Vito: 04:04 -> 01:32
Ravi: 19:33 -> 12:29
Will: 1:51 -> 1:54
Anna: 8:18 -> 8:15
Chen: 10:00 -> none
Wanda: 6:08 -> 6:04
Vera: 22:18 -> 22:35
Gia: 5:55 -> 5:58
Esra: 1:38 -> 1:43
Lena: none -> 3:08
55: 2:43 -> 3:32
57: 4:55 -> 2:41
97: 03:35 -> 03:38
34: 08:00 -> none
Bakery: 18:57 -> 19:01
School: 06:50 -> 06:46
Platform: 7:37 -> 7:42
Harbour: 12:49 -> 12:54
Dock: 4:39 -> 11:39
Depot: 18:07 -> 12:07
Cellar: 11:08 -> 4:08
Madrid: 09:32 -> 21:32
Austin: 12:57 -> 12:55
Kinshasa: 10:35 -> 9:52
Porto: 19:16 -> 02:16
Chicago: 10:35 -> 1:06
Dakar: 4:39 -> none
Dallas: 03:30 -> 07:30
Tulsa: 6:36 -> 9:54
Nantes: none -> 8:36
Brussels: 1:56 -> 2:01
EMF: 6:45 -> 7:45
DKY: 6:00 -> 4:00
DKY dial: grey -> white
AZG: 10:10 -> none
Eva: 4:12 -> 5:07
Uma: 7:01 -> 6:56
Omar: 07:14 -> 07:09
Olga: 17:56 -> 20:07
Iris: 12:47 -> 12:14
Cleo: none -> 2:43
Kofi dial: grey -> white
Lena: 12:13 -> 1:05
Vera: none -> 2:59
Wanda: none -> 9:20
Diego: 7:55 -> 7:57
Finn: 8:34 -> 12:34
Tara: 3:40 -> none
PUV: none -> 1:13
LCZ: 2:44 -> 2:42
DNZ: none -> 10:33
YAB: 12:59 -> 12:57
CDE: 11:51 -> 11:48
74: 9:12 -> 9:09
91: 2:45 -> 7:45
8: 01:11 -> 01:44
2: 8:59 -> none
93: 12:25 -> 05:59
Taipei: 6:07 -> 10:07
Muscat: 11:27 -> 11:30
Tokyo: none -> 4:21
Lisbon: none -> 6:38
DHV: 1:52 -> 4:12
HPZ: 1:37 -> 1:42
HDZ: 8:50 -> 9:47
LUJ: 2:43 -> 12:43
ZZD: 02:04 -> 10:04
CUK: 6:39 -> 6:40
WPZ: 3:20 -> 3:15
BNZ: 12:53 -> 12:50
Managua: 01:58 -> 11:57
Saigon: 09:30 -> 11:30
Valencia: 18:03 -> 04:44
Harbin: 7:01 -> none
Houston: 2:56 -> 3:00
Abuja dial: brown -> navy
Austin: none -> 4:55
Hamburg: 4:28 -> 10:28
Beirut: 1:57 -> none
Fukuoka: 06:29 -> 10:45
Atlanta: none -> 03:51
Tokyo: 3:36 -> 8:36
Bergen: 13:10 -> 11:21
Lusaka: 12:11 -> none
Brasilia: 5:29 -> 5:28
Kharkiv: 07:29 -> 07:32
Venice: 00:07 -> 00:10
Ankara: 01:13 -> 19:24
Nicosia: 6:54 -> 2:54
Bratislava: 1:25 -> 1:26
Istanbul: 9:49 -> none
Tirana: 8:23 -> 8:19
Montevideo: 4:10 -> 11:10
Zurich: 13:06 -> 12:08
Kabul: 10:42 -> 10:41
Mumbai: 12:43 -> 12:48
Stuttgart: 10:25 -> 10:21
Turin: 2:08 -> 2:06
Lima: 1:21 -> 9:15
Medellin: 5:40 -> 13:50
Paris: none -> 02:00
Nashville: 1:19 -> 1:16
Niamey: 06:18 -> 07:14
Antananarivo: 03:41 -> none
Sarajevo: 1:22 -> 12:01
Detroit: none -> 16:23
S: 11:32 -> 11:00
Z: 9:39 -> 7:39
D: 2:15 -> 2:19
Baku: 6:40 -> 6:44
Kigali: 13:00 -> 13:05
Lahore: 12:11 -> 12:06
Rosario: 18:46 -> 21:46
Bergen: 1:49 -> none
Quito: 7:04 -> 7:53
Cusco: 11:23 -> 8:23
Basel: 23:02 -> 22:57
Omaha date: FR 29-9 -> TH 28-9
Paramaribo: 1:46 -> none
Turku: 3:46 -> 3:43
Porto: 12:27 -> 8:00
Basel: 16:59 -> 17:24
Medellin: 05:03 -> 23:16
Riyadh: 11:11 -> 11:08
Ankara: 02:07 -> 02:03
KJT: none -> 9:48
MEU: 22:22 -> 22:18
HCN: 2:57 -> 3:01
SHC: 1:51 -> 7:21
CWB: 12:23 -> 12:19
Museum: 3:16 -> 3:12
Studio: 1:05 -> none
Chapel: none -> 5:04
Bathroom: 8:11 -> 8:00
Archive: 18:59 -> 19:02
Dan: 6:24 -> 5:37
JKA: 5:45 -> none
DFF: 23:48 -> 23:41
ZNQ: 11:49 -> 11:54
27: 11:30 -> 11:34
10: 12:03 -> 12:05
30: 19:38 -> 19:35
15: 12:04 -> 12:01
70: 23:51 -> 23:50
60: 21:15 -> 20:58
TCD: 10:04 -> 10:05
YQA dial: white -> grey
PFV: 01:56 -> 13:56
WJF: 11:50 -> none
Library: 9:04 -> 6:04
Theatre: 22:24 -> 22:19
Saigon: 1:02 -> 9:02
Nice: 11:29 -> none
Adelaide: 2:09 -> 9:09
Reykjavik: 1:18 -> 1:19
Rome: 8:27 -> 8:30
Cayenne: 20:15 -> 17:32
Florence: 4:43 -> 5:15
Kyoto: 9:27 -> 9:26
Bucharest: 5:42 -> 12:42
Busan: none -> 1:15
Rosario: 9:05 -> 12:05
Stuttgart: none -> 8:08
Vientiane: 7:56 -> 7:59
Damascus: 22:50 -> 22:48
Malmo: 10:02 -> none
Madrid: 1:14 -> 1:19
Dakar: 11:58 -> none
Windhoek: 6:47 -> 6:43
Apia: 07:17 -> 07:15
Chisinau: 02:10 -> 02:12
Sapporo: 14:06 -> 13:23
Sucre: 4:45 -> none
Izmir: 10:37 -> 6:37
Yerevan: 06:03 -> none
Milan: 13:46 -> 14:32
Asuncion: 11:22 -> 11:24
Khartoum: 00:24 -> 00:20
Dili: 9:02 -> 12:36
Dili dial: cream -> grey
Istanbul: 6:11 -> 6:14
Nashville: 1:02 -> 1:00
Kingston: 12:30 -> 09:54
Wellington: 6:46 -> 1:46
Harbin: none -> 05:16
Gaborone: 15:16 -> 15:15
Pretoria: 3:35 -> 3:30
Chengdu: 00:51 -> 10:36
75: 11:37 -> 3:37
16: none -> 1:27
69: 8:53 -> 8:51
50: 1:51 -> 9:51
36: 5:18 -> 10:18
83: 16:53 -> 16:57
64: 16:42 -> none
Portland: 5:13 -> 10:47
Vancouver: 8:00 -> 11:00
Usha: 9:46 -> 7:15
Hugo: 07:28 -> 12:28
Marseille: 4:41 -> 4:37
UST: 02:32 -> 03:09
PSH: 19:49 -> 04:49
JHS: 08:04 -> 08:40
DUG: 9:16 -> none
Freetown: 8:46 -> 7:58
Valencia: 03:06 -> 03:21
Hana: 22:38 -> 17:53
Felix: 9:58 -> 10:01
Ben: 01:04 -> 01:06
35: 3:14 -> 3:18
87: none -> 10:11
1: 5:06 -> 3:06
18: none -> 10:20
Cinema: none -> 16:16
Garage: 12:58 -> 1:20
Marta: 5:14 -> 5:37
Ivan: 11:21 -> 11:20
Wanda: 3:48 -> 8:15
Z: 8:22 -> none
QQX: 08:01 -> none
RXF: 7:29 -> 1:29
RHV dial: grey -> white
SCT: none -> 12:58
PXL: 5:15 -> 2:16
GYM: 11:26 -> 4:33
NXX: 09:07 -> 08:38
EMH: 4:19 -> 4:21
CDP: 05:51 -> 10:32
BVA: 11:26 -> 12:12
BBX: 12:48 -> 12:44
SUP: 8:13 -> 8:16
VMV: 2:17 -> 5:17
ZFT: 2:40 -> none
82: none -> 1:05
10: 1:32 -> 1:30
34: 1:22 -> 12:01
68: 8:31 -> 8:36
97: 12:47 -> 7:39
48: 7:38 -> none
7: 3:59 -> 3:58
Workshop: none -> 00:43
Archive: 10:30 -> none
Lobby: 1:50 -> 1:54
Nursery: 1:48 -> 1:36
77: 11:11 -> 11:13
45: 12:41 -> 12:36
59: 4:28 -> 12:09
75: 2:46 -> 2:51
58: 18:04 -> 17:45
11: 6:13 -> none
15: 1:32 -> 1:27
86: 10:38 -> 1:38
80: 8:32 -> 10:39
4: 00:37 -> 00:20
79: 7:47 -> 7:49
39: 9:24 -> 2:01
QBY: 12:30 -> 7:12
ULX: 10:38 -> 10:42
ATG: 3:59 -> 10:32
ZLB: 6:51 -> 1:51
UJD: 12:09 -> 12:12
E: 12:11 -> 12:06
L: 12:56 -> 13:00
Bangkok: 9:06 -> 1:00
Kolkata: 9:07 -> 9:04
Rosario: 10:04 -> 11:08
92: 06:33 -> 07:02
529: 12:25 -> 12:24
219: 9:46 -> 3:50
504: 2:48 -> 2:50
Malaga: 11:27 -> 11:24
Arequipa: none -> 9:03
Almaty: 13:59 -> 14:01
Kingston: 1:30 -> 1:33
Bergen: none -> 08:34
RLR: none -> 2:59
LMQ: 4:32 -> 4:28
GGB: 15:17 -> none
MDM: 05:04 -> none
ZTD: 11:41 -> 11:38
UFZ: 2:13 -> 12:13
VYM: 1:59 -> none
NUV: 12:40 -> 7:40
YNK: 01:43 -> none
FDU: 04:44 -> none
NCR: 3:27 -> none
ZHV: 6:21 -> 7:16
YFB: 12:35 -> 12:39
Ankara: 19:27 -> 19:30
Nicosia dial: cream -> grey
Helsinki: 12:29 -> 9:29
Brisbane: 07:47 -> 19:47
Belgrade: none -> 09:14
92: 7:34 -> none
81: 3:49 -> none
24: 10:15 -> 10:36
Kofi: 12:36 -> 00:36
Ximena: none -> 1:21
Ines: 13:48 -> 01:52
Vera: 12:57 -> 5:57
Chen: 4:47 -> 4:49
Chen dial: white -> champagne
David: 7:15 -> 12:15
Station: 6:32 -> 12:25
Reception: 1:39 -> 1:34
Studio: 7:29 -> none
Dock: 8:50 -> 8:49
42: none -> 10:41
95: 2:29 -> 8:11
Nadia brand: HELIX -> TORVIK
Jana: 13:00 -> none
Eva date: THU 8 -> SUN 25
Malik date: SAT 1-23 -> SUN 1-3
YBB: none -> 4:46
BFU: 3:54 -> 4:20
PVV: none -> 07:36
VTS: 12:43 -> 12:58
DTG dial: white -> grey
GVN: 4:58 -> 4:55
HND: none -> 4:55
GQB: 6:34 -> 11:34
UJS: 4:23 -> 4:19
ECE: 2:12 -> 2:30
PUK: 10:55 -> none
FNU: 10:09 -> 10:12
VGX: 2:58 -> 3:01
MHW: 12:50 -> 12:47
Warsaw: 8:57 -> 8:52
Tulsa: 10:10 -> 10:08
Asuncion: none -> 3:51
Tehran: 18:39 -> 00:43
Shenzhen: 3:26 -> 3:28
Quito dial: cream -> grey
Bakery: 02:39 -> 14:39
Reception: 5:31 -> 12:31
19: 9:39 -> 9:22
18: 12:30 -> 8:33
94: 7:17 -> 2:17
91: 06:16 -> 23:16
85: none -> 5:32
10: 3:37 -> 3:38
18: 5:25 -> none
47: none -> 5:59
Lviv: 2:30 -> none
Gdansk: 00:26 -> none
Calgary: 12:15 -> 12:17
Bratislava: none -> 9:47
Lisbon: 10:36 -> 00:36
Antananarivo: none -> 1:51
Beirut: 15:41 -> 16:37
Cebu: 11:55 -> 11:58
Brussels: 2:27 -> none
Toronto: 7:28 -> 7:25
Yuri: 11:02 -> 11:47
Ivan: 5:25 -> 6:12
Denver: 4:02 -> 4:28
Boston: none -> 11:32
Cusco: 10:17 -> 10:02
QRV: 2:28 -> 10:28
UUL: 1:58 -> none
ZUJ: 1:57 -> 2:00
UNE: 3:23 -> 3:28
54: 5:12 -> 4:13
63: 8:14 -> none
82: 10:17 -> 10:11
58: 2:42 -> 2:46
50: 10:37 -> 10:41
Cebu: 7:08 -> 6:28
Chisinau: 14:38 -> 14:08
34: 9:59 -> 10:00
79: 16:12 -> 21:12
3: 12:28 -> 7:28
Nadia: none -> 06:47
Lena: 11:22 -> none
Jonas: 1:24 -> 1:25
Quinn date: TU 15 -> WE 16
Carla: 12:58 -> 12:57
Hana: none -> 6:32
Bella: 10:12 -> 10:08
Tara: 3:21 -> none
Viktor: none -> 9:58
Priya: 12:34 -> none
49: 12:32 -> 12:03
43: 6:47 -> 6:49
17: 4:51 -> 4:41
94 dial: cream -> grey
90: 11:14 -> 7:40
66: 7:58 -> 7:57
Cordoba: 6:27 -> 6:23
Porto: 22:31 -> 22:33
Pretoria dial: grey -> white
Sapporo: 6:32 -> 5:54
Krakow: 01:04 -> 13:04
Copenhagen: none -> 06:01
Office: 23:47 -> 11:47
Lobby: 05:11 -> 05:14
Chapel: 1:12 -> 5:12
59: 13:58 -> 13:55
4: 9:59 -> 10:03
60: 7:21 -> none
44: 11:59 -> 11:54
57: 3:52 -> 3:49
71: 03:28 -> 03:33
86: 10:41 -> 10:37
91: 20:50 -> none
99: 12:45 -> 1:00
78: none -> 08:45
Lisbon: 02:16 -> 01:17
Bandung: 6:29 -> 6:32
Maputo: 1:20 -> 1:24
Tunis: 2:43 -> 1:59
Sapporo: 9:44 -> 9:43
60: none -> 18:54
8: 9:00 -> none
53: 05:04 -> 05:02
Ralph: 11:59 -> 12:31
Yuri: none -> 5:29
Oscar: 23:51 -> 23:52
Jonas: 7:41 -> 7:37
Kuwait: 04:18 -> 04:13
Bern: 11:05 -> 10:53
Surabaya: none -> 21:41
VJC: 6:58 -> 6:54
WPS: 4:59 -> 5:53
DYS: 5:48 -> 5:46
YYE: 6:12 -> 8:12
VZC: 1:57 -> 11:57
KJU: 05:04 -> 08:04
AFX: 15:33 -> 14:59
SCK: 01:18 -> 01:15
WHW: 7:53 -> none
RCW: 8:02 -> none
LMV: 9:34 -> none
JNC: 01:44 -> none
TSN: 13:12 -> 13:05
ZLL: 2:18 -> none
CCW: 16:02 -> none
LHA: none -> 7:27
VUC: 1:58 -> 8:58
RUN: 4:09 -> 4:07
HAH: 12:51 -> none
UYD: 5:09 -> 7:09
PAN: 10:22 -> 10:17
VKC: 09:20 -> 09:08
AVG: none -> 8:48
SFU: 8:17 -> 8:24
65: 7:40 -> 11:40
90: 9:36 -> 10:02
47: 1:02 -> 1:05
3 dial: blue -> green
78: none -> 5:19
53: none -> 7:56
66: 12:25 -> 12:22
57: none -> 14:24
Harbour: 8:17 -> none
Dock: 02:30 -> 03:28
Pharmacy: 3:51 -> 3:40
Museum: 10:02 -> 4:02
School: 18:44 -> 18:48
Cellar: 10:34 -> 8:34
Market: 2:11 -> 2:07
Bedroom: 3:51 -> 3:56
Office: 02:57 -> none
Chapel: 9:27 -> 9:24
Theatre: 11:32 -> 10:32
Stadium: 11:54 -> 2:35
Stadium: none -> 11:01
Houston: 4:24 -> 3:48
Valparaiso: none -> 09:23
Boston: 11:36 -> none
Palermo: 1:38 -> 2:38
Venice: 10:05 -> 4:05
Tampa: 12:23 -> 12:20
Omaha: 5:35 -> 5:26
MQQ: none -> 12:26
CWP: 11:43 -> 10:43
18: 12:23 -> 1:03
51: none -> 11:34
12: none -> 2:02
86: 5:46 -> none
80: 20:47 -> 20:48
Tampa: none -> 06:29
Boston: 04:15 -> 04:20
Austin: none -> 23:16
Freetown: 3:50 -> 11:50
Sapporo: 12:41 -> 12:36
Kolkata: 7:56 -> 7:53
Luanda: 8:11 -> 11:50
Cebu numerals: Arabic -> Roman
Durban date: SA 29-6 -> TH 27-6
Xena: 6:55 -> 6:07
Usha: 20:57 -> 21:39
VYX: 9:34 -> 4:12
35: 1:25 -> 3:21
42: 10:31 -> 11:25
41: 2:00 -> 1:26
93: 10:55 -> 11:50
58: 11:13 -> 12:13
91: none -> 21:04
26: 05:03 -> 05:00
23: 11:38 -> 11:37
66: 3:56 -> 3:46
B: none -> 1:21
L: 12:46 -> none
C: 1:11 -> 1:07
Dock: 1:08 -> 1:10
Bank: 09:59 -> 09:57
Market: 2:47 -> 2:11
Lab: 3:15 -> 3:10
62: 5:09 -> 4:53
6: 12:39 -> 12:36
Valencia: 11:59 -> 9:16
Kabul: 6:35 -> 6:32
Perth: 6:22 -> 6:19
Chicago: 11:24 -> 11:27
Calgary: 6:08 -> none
——
» TASK GOAL:
Reproduce the listing above verbatim, beginning at its first line and stopping after the line that contains "School: 06:50 -> 06:46".

» FULL SOLUTION:
Vito: 04:04 -> 01:32
Ravi: 19:33 -> 12:29
Will: 1:51 -> 1:54
Anna: 8:18 -> 8:15
Chen: 10:00 -> none
Wanda: 6:08 -> 6:04
Vera: 22:18 -> 22:35
Gia: 5:55 -> 5:58
Esra: 1:38 -> 1:43
Lena: none -> 3:08
55: 2:43 -> 3:32
57: 4:55 -> 2:41
97: 03:35 -> 03:38
34: 08:00 -> none
Bakery: 18:57 -> 19:01
School: 06:50 -> 06:46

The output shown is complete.